## Directions for this task
The lines below must be transcribed exactly as given, with the images removed.

## Raw data
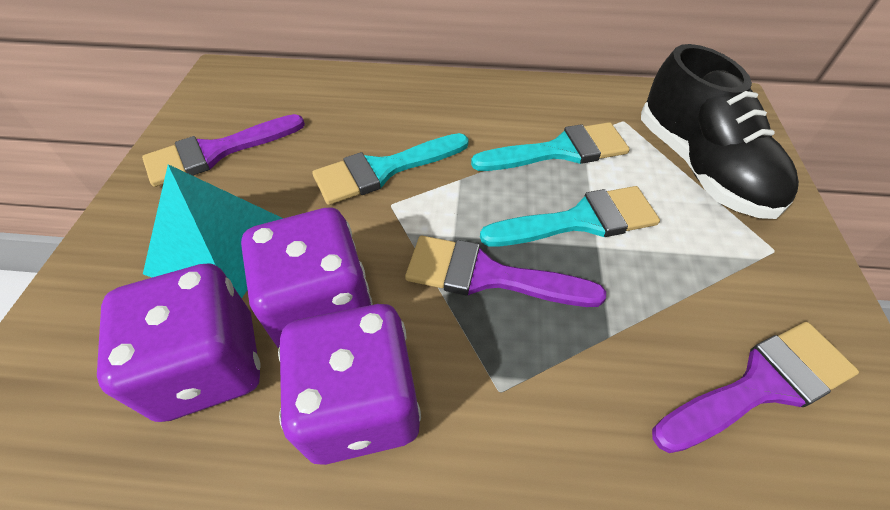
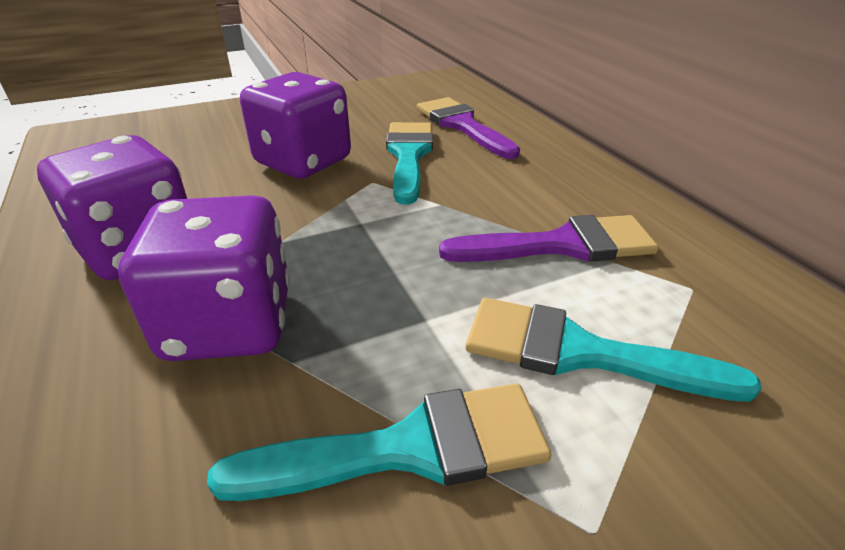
black shoe: 1 -> 0
purple brush: 3 -> 2
turquoise pyramid: 1 -> 0

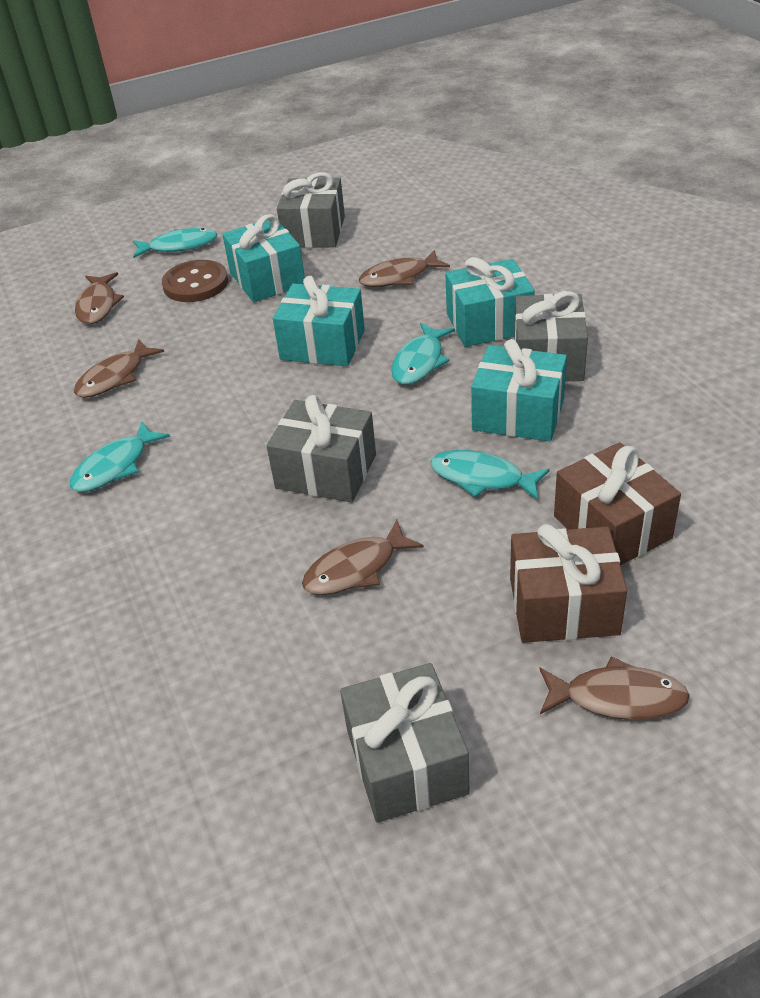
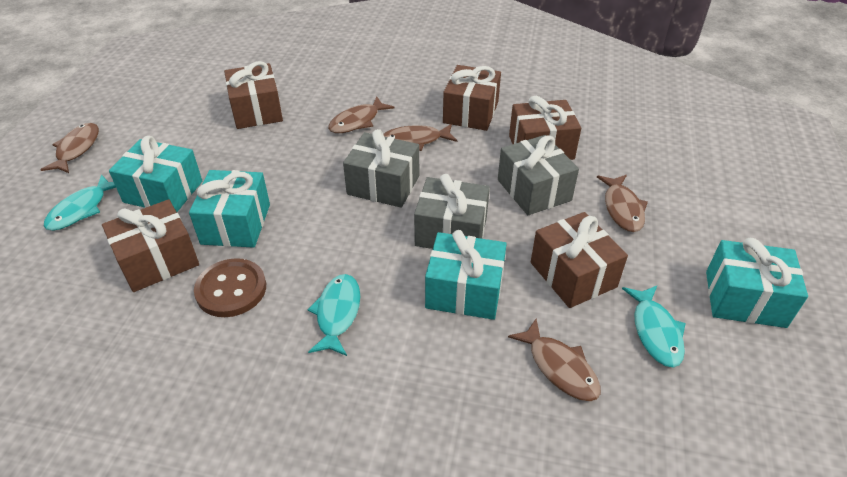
brown gift: 2 -> 5
grey gift: 4 -> 3
turquoise fish: 4 -> 3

## Response to this exercise
black shoe: 1 -> 0
purple brush: 3 -> 2
turquoise pyramid: 1 -> 0

brown gift: 2 -> 5
grey gift: 4 -> 3
turquoise fish: 4 -> 3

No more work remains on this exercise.